┌─ AVAILABLE DATA

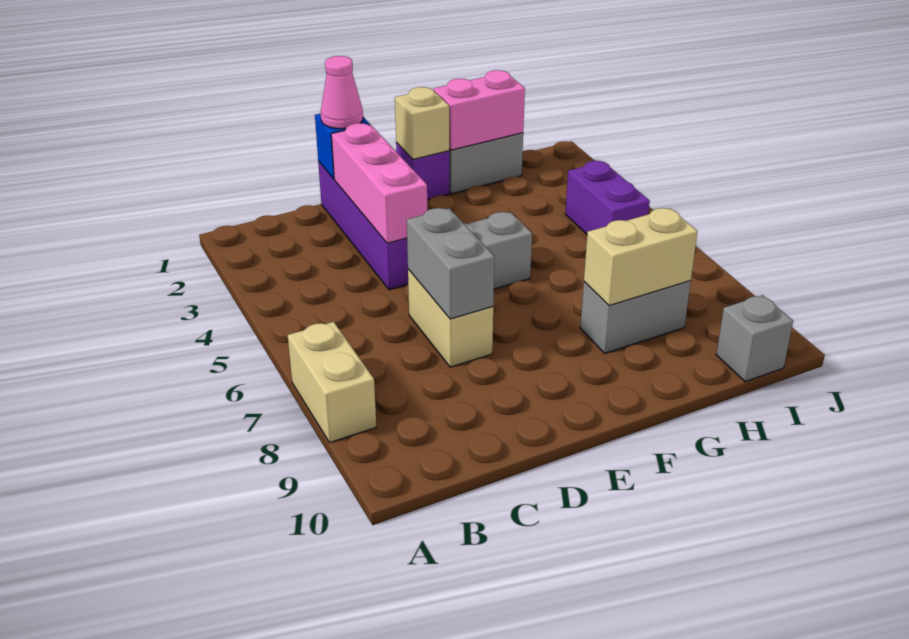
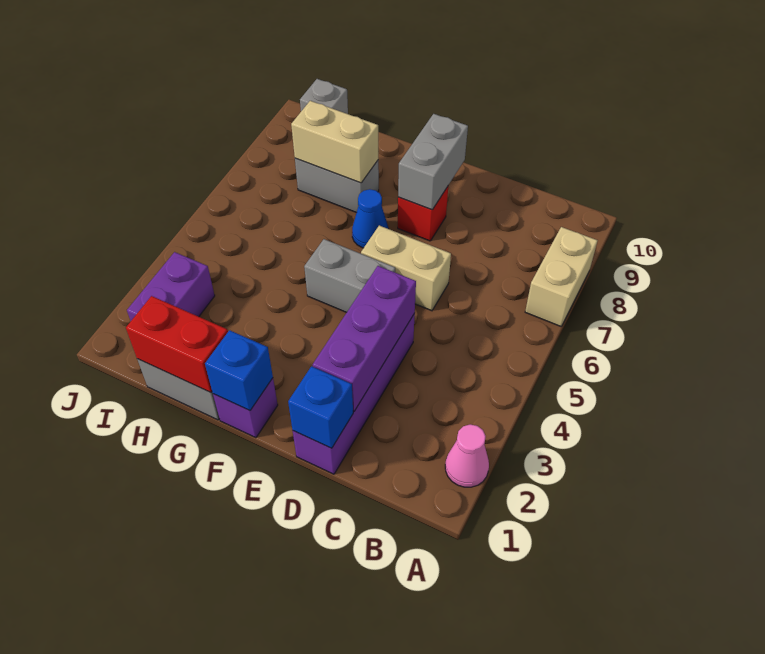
pink 1x1 cone [321,56,363,129] -> pink 1x1 cone moved to [445,424,489,487]
pink 1x3 brick [331,123,427,243] -> purple 1x3 brick [313,266,416,411]
tan 1x2 brick [408,269,493,367] -> tan 1x2 brick turned to [361,226,451,311]
grey 1x2 brick [407,208,495,319] -> grey 1x2 brick moved to [398,114,468,210]
none -> red 1x1 brick [398,187,448,241]
tan 1x1 brick [395,87,449,159] -> blue 1x1 brick [205,330,273,411]
none -> blue 1x1 cone [352,189,389,248]
pink 1x2 brick [433,70,525,150] -> red 1x2 brick [126,296,228,393]
purple 1x2 brick [565,161,650,234] -> purple 1x2 brick moved to [127,252,215,321]

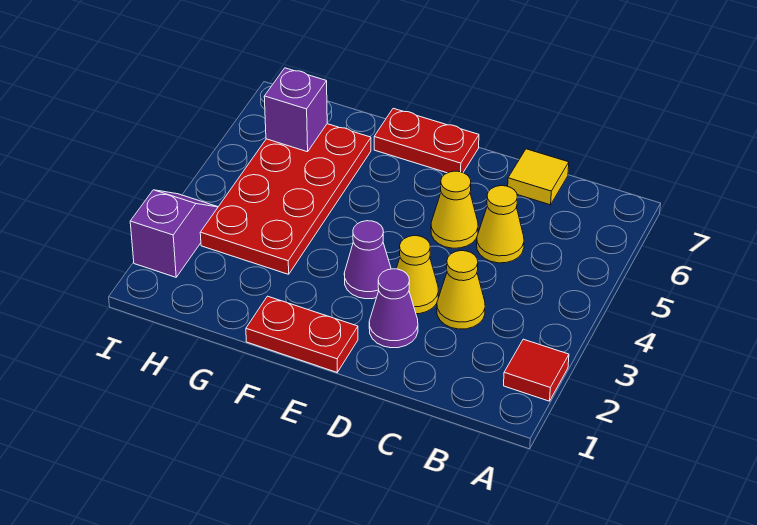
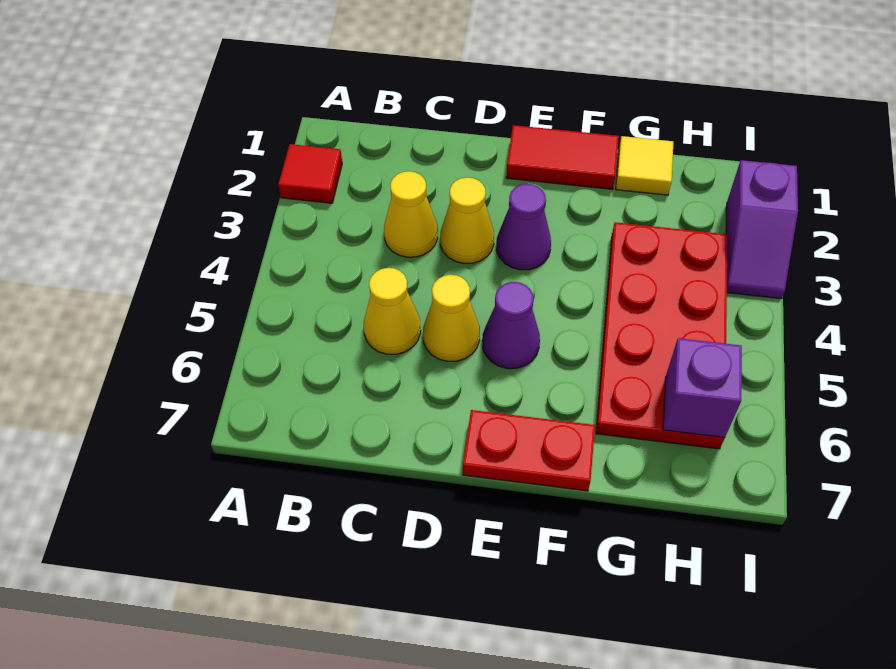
yellow 1x1 tile [508,149,569,205] -> yellow 1x1 tile moved to [616,136,673,195]
purple 1x1 cone [369,269,418,348] -> purple 1x1 cone moved to [482,282,540,369]
red 1x2 plate [246,296,358,372] -> red 1x2 tile [506,125,619,189]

└─

ABOUT THIS EXERCISE
Your answer should consist solely of the lines above from the line with "tan 1x2 brick [408,269,493,367]" to the line with "none -> red 1x1 brick [398,187,448,241]", both included, reproduced exactly.

SOLUTION TO THE EXERCISE
tan 1x2 brick [408,269,493,367] -> tan 1x2 brick turned to [361,226,451,311]
grey 1x2 brick [407,208,495,319] -> grey 1x2 brick moved to [398,114,468,210]
none -> red 1x1 brick [398,187,448,241]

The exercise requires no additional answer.